[Object matching data]
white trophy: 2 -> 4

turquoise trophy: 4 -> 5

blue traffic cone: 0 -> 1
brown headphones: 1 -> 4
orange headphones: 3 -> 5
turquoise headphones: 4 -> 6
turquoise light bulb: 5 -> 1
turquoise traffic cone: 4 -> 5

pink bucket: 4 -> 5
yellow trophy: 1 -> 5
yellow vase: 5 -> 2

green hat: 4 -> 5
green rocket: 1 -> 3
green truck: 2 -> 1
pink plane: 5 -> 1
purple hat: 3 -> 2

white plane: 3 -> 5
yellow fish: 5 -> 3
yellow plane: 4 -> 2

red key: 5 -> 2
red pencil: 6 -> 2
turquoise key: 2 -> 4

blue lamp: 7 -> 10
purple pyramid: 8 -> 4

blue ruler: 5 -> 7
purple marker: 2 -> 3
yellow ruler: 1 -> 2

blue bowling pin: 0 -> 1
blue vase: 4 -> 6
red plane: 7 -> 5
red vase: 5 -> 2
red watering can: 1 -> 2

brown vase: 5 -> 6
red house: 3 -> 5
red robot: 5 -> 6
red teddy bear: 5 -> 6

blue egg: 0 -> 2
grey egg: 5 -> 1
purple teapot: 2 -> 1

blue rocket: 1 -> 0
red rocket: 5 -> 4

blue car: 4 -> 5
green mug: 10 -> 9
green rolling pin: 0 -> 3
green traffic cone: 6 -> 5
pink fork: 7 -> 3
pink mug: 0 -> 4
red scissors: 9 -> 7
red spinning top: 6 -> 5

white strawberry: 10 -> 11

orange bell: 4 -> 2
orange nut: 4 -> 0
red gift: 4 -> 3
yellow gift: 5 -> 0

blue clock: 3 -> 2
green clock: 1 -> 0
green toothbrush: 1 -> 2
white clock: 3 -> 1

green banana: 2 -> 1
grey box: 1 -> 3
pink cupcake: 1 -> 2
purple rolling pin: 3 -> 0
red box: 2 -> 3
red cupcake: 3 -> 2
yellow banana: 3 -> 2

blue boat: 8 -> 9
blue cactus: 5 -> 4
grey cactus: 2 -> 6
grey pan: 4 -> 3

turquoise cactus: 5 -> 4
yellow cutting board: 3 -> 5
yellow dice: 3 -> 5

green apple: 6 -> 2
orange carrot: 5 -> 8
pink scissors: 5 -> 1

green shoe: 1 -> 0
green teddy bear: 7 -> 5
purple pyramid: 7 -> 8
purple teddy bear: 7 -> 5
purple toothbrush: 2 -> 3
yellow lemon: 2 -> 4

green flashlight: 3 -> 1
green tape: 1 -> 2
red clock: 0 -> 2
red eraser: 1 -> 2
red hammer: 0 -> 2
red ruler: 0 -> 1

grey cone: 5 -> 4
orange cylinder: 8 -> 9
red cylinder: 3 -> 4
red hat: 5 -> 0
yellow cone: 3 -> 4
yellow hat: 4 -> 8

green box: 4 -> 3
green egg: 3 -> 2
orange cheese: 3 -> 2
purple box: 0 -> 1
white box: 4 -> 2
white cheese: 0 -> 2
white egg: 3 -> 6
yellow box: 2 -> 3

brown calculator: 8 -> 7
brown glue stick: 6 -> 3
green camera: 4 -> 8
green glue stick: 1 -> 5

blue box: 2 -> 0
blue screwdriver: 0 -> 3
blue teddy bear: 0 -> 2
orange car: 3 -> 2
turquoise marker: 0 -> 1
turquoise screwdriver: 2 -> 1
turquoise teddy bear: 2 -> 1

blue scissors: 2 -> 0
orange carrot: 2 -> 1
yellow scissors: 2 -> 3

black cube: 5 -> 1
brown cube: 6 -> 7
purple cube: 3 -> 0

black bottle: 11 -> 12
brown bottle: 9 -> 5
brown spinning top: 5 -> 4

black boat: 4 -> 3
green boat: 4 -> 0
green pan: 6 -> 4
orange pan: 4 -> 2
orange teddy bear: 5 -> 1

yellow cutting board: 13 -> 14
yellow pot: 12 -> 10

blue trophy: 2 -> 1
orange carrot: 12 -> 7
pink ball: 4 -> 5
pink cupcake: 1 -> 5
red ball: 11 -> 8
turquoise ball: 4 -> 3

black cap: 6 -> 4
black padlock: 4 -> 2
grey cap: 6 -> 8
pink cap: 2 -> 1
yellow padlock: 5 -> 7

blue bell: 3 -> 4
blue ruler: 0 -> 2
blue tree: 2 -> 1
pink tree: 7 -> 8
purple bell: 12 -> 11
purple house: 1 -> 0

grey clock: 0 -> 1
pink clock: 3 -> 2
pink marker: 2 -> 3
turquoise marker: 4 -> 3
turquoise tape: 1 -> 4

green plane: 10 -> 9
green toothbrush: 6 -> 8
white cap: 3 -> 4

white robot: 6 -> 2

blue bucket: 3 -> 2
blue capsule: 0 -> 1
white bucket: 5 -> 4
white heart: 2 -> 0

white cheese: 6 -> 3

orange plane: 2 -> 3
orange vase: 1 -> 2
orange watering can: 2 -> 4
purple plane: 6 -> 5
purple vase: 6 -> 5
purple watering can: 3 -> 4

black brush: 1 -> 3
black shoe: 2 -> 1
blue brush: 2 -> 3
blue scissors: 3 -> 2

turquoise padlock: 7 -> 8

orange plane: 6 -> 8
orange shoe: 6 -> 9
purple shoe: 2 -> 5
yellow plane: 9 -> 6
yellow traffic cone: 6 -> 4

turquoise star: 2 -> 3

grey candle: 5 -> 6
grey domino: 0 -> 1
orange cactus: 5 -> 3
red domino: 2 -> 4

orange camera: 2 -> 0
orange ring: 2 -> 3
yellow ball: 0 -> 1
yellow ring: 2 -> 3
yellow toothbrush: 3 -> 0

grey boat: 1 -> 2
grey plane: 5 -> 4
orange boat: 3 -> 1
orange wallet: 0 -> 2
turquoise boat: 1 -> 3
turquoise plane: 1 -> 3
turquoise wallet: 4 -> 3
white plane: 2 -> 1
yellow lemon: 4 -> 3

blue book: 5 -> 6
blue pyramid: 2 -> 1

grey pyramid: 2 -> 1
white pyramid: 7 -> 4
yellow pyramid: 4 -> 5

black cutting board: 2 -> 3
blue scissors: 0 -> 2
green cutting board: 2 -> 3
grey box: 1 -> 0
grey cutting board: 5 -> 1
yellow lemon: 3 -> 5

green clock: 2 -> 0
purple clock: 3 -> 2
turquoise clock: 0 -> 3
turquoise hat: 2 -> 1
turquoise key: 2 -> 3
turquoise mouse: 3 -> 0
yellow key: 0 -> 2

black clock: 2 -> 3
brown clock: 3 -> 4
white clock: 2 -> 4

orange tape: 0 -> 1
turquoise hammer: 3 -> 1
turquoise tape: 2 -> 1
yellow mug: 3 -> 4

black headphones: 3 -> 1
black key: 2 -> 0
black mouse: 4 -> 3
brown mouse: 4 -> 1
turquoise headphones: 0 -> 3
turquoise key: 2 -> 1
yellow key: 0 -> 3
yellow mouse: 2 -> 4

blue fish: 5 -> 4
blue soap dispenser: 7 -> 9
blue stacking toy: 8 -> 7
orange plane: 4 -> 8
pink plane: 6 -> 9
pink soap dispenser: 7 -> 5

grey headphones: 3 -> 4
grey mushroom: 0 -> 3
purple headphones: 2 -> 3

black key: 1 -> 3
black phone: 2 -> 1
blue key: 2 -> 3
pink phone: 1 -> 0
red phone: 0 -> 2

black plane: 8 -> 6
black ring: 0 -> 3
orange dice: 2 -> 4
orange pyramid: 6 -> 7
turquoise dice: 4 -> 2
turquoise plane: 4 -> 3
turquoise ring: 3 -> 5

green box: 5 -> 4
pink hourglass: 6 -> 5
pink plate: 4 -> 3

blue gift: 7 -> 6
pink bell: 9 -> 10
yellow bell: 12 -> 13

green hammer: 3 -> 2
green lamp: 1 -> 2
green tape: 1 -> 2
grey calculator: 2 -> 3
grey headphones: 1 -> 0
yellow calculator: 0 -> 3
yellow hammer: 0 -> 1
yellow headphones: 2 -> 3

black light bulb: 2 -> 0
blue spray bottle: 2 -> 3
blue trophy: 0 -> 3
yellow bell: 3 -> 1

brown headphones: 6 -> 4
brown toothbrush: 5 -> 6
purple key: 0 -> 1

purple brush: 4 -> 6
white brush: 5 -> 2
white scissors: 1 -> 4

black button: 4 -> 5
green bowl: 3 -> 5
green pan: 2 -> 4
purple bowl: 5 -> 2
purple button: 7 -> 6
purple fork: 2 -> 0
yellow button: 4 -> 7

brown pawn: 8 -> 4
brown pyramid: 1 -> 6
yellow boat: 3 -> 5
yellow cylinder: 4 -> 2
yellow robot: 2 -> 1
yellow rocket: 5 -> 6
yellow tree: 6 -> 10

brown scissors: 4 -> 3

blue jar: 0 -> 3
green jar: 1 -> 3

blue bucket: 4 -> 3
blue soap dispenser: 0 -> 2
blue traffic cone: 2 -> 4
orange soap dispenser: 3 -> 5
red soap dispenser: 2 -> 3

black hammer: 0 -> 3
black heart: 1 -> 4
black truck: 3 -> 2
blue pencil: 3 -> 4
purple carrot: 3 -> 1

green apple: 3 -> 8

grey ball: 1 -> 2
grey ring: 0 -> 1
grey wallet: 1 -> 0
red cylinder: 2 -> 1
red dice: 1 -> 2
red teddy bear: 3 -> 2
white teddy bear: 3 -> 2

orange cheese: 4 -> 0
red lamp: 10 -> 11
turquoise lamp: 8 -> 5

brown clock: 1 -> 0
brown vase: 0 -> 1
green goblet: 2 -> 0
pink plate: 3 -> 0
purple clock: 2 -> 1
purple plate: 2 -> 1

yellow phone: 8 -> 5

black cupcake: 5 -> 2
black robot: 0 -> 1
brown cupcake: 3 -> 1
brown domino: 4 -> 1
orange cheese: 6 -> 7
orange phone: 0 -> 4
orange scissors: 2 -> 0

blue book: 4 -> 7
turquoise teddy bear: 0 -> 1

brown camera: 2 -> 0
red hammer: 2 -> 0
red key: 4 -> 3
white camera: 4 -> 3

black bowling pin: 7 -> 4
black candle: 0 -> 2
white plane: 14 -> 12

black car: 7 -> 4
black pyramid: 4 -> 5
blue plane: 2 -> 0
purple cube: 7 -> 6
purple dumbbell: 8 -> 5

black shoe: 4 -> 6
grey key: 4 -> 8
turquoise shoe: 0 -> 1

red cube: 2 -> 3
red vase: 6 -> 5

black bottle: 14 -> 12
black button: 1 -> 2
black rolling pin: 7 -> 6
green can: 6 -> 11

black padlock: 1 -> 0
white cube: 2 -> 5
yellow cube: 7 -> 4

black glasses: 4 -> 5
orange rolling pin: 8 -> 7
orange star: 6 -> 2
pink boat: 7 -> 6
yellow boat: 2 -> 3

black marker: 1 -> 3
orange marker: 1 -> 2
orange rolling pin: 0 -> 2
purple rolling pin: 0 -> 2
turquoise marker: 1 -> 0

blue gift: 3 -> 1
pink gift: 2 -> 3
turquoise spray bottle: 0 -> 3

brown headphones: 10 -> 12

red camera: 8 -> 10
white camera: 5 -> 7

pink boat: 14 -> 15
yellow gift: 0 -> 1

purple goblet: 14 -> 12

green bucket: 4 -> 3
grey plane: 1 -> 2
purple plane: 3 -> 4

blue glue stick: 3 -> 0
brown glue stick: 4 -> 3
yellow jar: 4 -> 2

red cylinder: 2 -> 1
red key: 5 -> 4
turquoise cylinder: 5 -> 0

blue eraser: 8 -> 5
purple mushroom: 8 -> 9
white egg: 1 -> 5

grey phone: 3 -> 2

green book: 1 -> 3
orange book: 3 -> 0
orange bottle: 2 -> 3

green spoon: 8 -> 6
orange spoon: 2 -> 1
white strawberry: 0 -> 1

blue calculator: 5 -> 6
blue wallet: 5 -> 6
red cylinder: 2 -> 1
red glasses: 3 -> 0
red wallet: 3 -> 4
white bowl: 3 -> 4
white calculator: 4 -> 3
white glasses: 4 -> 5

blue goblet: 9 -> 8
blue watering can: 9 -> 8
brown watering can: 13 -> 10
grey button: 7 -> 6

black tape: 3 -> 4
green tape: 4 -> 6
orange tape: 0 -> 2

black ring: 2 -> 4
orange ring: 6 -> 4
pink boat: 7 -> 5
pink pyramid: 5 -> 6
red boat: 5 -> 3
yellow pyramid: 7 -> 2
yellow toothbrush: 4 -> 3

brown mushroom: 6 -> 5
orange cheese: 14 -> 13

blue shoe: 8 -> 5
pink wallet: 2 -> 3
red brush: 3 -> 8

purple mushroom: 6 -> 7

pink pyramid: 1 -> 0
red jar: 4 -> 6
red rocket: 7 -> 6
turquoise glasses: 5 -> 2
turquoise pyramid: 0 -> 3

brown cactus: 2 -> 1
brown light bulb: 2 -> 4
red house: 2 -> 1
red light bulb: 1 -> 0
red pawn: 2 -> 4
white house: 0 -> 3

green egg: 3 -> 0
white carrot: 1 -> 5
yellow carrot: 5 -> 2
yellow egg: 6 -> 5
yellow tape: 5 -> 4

▶ _Task description_: Starting with the line above that holds "green hat: 4 -> 5" and stopping with the line that holds "orange cylinder: 8 -> 9", reproduce each line exactly, omitting all other lines.

▶ _Solution to this exercise_:
green hat: 4 -> 5
green rocket: 1 -> 3
green truck: 2 -> 1
pink plane: 5 -> 1
purple hat: 3 -> 2

white plane: 3 -> 5
yellow fish: 5 -> 3
yellow plane: 4 -> 2

red key: 5 -> 2
red pencil: 6 -> 2
turquoise key: 2 -> 4

blue lamp: 7 -> 10
purple pyramid: 8 -> 4

blue ruler: 5 -> 7
purple marker: 2 -> 3
yellow ruler: 1 -> 2

blue bowling pin: 0 -> 1
blue vase: 4 -> 6
red plane: 7 -> 5
red vase: 5 -> 2
red watering can: 1 -> 2

brown vase: 5 -> 6
red house: 3 -> 5
red robot: 5 -> 6
red teddy bear: 5 -> 6

blue egg: 0 -> 2
grey egg: 5 -> 1
purple teapot: 2 -> 1

blue rocket: 1 -> 0
red rocket: 5 -> 4

blue car: 4 -> 5
green mug: 10 -> 9
green rolling pin: 0 -> 3
green traffic cone: 6 -> 5
pink fork: 7 -> 3
pink mug: 0 -> 4
red scissors: 9 -> 7
red spinning top: 6 -> 5

white strawberry: 10 -> 11

orange bell: 4 -> 2
orange nut: 4 -> 0
red gift: 4 -> 3
yellow gift: 5 -> 0

blue clock: 3 -> 2
green clock: 1 -> 0
green toothbrush: 1 -> 2
white clock: 3 -> 1

green banana: 2 -> 1
grey box: 1 -> 3
pink cupcake: 1 -> 2
purple rolling pin: 3 -> 0
red box: 2 -> 3
red cupcake: 3 -> 2
yellow banana: 3 -> 2

blue boat: 8 -> 9
blue cactus: 5 -> 4
grey cactus: 2 -> 6
grey pan: 4 -> 3

turquoise cactus: 5 -> 4
yellow cutting board: 3 -> 5
yellow dice: 3 -> 5

green apple: 6 -> 2
orange carrot: 5 -> 8
pink scissors: 5 -> 1

green shoe: 1 -> 0
green teddy bear: 7 -> 5
purple pyramid: 7 -> 8
purple teddy bear: 7 -> 5
purple toothbrush: 2 -> 3
yellow lemon: 2 -> 4

green flashlight: 3 -> 1
green tape: 1 -> 2
red clock: 0 -> 2
red eraser: 1 -> 2
red hammer: 0 -> 2
red ruler: 0 -> 1

grey cone: 5 -> 4
orange cylinder: 8 -> 9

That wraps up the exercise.